RECORD EXTRACTS

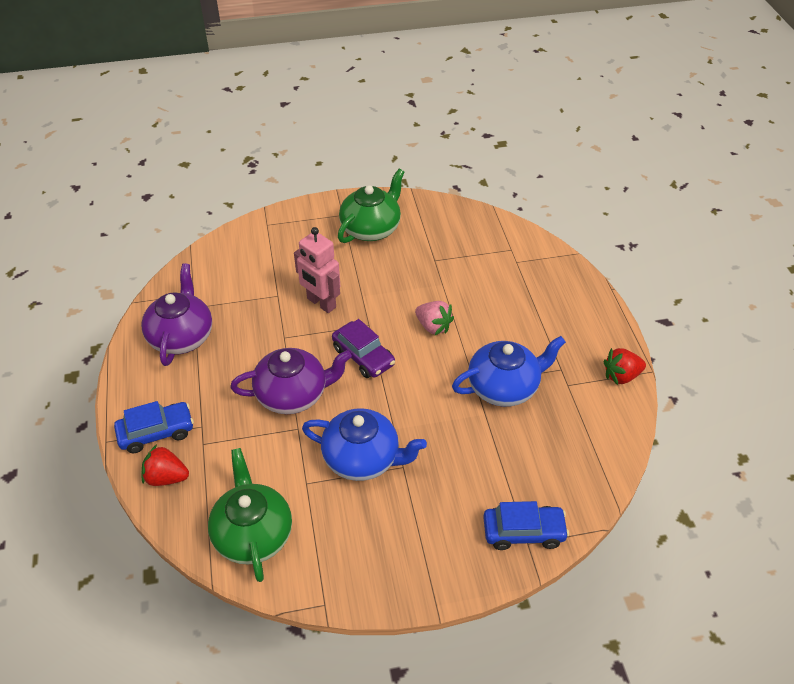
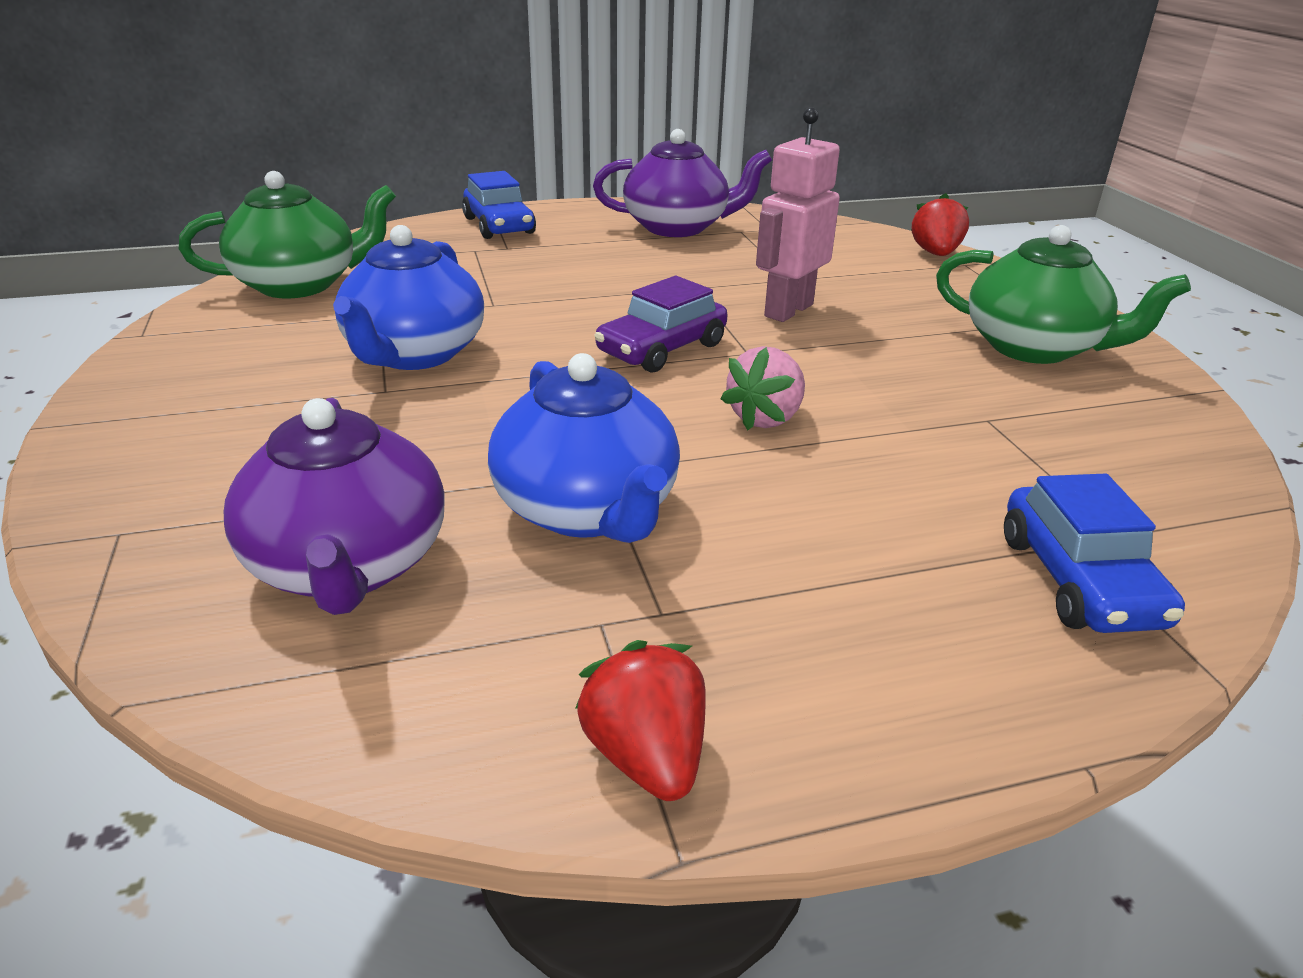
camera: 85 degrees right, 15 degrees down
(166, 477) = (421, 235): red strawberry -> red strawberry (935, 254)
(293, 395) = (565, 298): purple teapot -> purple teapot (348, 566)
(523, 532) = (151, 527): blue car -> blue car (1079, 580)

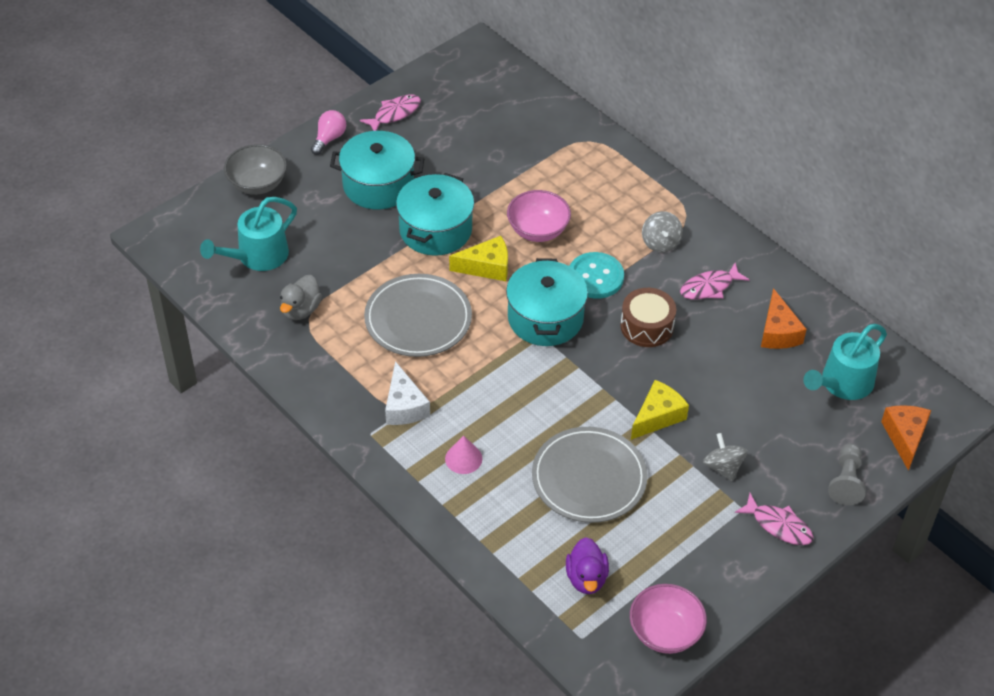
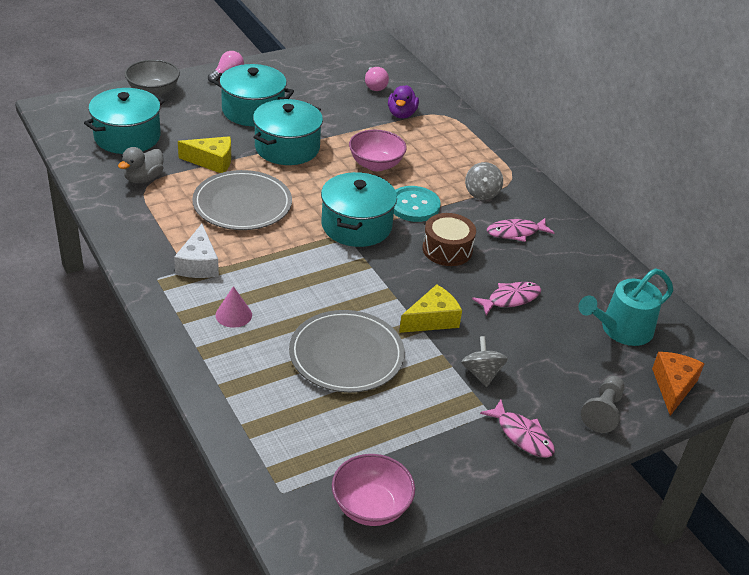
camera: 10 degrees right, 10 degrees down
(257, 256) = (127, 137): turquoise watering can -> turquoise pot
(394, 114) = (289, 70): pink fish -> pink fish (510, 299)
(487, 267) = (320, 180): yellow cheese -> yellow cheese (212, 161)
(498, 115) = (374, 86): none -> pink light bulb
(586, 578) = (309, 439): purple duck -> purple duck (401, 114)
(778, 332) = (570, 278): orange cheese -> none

--

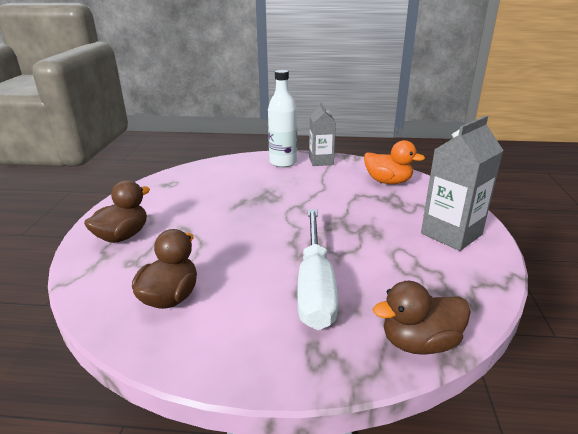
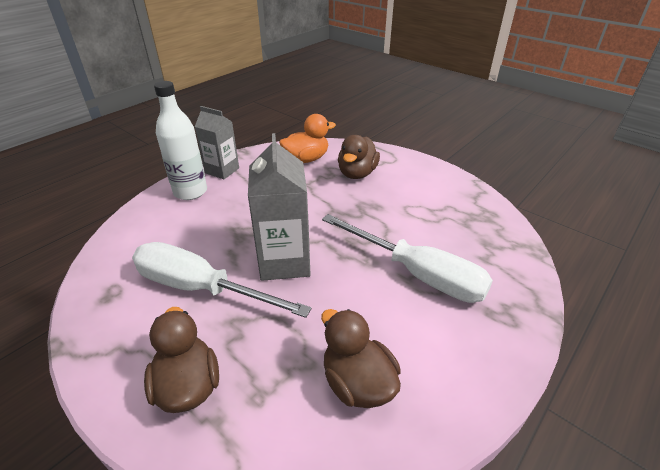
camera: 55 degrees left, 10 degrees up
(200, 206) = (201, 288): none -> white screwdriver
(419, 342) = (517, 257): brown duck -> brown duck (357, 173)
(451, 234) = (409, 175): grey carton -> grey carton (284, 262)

EXERCISE BRIEF
Scan the listing above. Collect all lines with the word "right".

OUTPUT OF THE TASK
camera: 85 degrees right, 15 degrees down
camera: 10 degrees right, 10 degrees down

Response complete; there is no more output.